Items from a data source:
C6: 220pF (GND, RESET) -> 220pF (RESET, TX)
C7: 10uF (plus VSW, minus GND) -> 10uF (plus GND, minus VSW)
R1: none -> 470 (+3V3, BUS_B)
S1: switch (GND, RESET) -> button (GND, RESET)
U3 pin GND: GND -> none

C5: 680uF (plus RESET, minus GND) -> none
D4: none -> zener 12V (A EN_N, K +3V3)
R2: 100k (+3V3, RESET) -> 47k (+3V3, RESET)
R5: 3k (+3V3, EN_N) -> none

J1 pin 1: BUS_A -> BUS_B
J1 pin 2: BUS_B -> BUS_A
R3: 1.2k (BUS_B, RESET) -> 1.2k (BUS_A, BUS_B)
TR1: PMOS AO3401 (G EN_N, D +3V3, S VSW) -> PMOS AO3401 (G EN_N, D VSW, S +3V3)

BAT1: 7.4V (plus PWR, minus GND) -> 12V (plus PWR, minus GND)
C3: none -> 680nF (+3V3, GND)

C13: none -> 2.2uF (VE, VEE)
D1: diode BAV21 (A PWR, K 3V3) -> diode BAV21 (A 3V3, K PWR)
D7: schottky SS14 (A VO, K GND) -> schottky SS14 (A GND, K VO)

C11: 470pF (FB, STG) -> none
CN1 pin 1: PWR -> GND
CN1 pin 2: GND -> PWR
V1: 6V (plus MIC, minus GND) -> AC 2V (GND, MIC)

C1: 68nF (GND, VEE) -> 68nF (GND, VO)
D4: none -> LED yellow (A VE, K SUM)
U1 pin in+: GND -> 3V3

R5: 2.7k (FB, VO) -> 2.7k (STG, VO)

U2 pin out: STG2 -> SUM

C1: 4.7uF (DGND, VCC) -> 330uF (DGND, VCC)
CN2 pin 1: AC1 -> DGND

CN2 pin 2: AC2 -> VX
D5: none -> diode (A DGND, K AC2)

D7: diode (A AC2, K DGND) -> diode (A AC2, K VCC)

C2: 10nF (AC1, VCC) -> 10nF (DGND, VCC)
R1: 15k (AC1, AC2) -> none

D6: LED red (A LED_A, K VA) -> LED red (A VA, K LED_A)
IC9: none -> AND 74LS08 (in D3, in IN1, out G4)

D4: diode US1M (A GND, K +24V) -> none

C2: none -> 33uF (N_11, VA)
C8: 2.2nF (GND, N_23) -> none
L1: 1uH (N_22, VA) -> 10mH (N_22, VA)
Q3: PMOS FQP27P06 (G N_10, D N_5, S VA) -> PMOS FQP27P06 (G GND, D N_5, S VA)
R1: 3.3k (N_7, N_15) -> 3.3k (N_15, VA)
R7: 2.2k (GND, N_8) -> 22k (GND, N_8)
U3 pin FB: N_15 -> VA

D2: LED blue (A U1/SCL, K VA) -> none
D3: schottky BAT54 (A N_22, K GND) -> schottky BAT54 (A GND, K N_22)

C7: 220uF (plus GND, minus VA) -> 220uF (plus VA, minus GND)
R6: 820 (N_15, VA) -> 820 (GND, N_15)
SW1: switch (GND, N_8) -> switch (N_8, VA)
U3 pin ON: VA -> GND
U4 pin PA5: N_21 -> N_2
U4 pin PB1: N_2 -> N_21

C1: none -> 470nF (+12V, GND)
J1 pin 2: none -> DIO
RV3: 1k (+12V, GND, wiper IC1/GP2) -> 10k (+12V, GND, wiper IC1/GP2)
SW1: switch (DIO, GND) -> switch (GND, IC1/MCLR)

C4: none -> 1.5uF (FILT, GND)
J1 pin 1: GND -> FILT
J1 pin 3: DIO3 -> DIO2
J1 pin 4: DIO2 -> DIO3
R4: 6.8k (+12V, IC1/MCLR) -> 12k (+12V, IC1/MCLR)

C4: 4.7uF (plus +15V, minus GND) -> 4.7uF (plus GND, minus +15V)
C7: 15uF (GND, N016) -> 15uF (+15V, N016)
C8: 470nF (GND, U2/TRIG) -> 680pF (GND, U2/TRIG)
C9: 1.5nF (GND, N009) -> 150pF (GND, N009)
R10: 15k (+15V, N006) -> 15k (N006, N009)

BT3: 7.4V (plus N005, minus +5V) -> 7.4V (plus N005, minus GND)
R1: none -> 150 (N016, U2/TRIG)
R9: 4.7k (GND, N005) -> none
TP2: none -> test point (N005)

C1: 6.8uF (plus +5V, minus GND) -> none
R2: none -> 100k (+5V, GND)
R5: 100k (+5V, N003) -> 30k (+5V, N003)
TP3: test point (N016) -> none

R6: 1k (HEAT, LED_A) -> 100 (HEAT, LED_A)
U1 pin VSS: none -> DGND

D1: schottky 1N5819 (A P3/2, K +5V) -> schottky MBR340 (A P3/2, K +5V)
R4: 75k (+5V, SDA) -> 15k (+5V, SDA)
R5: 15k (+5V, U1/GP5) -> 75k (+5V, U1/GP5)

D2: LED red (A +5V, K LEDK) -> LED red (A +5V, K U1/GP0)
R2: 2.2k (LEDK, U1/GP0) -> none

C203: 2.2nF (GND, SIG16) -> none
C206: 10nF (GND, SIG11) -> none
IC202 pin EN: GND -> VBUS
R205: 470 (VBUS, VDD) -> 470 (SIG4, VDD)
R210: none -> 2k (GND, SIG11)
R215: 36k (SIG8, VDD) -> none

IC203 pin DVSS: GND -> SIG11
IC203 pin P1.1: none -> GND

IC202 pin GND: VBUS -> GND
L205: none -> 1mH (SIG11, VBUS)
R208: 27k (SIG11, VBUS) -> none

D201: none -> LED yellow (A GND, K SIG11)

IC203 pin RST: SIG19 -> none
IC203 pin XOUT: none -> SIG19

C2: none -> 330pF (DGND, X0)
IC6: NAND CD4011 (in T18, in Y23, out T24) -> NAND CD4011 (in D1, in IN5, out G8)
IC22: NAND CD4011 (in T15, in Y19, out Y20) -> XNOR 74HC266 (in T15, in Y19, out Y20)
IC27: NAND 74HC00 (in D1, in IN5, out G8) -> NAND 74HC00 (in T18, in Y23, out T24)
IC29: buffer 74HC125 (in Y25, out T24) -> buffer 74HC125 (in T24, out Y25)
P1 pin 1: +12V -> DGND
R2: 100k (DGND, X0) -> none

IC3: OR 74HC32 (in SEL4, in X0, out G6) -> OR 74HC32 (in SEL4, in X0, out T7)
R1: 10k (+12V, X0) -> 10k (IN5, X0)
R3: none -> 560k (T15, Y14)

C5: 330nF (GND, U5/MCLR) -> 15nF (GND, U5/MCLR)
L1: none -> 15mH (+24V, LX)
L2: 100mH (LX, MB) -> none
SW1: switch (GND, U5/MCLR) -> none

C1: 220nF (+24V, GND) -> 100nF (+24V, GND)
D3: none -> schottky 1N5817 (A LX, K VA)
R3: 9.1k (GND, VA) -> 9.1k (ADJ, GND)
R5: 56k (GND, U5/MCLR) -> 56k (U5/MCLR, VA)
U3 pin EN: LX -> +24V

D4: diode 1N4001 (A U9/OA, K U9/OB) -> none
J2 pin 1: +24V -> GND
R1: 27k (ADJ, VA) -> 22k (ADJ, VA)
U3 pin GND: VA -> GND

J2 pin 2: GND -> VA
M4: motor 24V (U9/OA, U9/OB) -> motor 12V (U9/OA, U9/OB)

Required work:
The expected answer is an exact copy of the lines above, beginning at the line with "D2: LED red" and ending at the line with "IC27: NAND 74HC00", with both ends in.

Task response:
D2: LED red (A +5V, K LEDK) -> LED red (A +5V, K U1/GP0)
R2: 2.2k (LEDK, U1/GP0) -> none

C203: 2.2nF (GND, SIG16) -> none
C206: 10nF (GND, SIG11) -> none
IC202 pin EN: GND -> VBUS
R205: 470 (VBUS, VDD) -> 470 (SIG4, VDD)
R210: none -> 2k (GND, SIG11)
R215: 36k (SIG8, VDD) -> none

IC203 pin DVSS: GND -> SIG11
IC203 pin P1.1: none -> GND

IC202 pin GND: VBUS -> GND
L205: none -> 1mH (SIG11, VBUS)
R208: 27k (SIG11, VBUS) -> none

D201: none -> LED yellow (A GND, K SIG11)

IC203 pin RST: SIG19 -> none
IC203 pin XOUT: none -> SIG19

C2: none -> 330pF (DGND, X0)
IC6: NAND CD4011 (in T18, in Y23, out T24) -> NAND CD4011 (in D1, in IN5, out G8)
IC22: NAND CD4011 (in T15, in Y19, out Y20) -> XNOR 74HC266 (in T15, in Y19, out Y20)
IC27: NAND 74HC00 (in D1, in IN5, out G8) -> NAND 74HC00 (in T18, in Y23, out T24)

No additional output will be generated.